▶ **Exercise description**: Would you retype the lines from the one that holds "C203: none -> 680nF (+12V, AGND)" to the final line of the entries below, both ends included and exactly as written, but without pictures?

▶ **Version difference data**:
=== Begin Enclosure ===
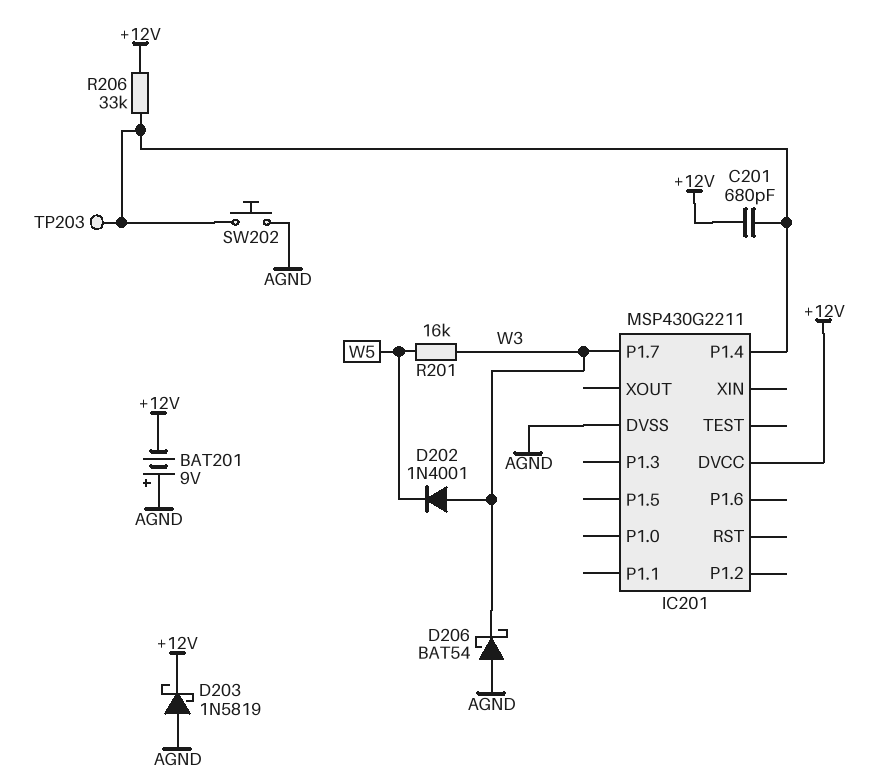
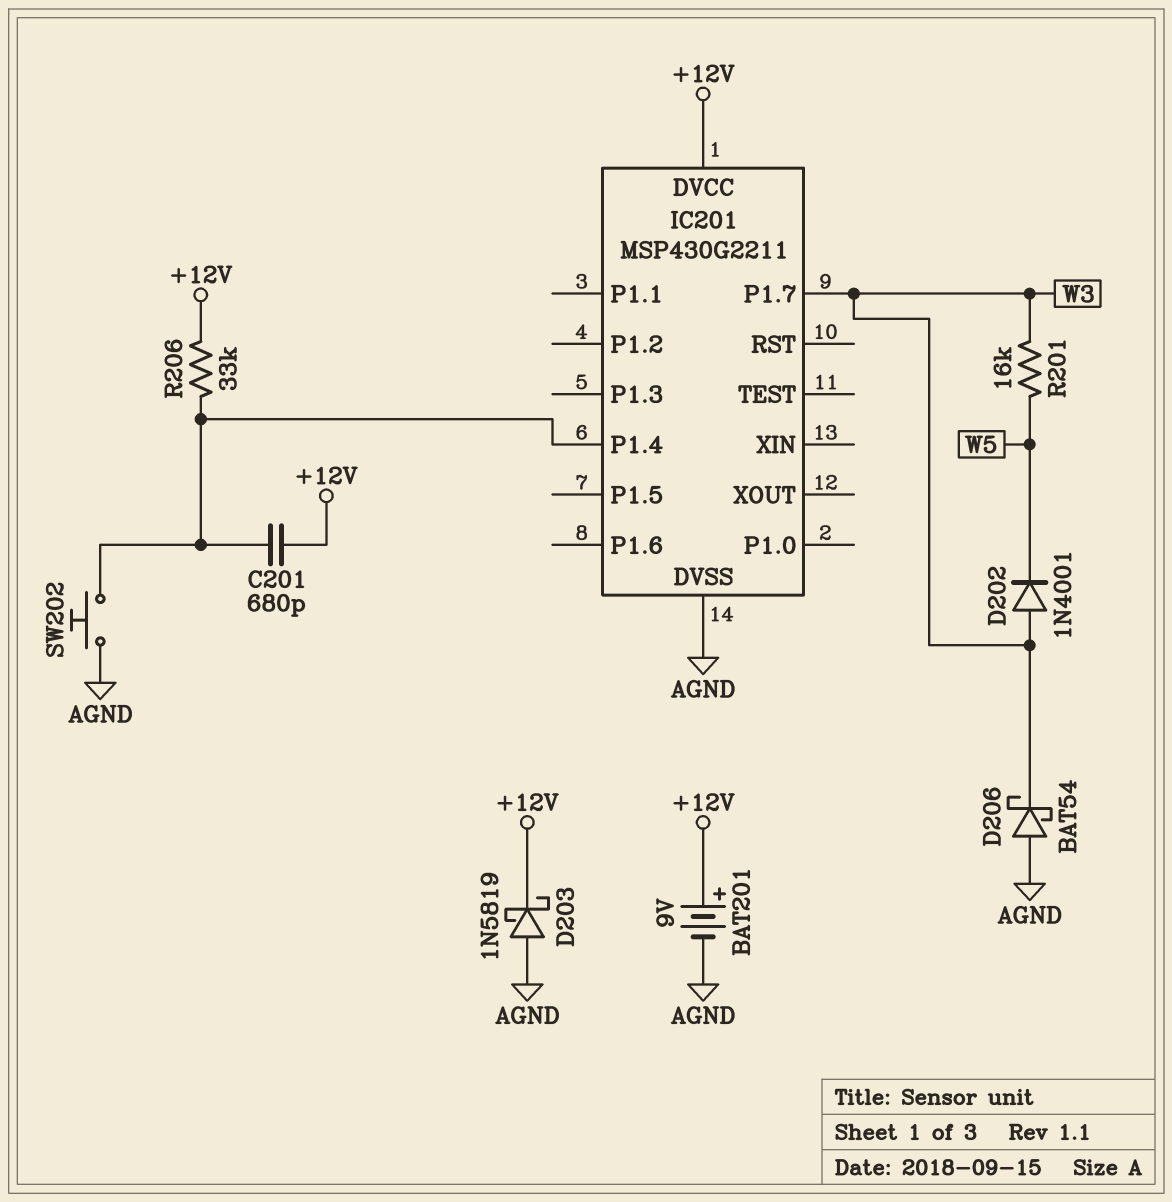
BAT201: 9V (plus AGND, minus +12V) -> 9V (plus +12V, minus AGND)
TP203: test point (IC201/P1.4) -> none

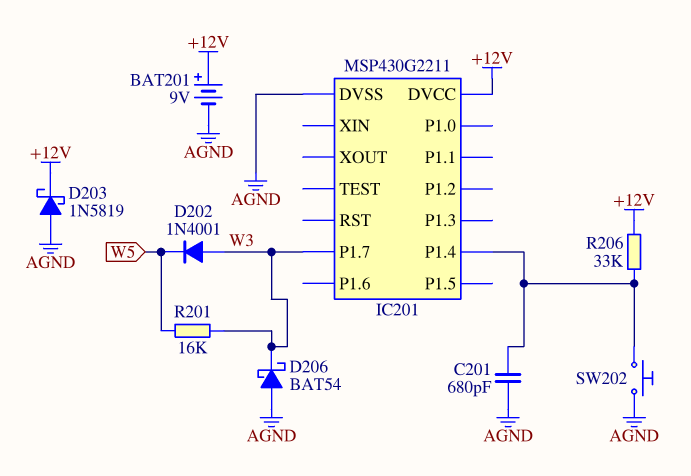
C201: 680pF (+12V, IC201/P1.4) -> 680pF (AGND, IC201/P1.4)

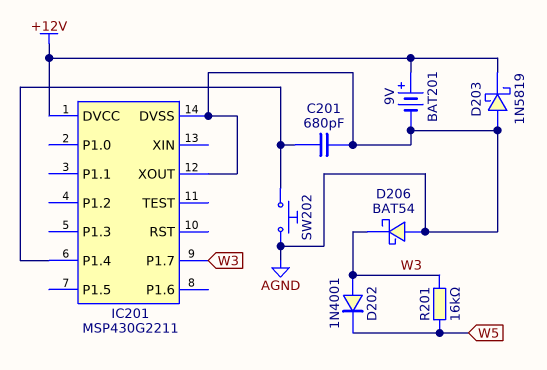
IC201 pin XOUT: none -> AGND
R206: 33k (+12V, IC201/P1.4) -> none

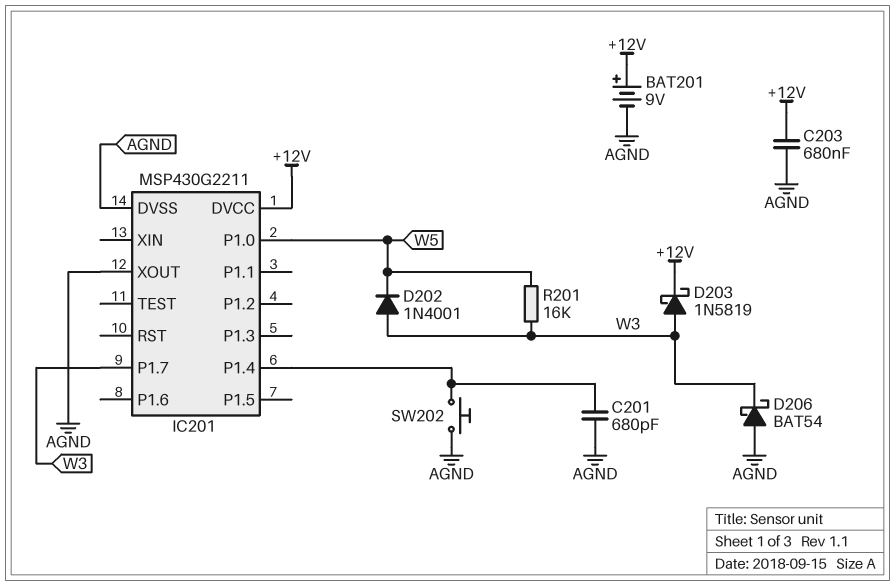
C203: none -> 680nF (+12V, AGND)
D203: schottky 1N5819 (A AGND, K +12V) -> schottky 1N5819 (A W3, K +12V)
IC201 pin P1.0: none -> W5

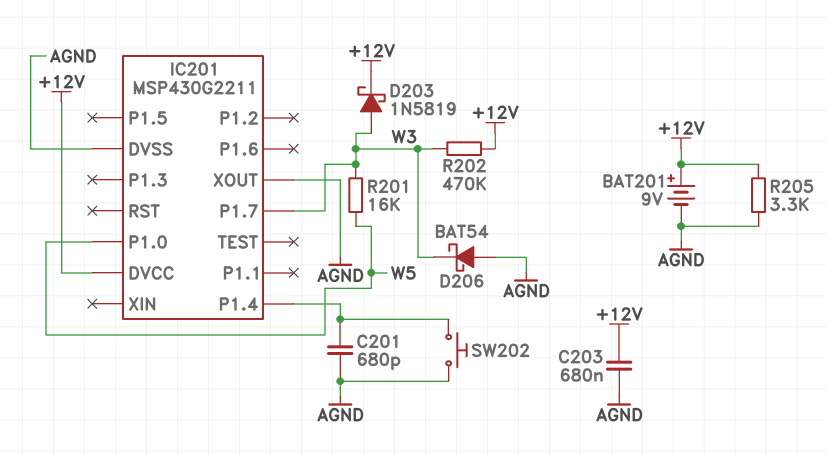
D202: diode 1N4001 (A W3, K W5) -> none
R202: none -> 470k (+12V, W3)
R205: none -> 3.3k (+12V, AGND)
=== End Enclosure ===
▶ **Solution to the exercise**:
C203: none -> 680nF (+12V, AGND)
D203: schottky 1N5819 (A AGND, K +12V) -> schottky 1N5819 (A W3, K +12V)
IC201 pin P1.0: none -> W5

D202: diode 1N4001 (A W3, K W5) -> none
R202: none -> 470k (+12V, W3)
R205: none -> 3.3k (+12V, AGND)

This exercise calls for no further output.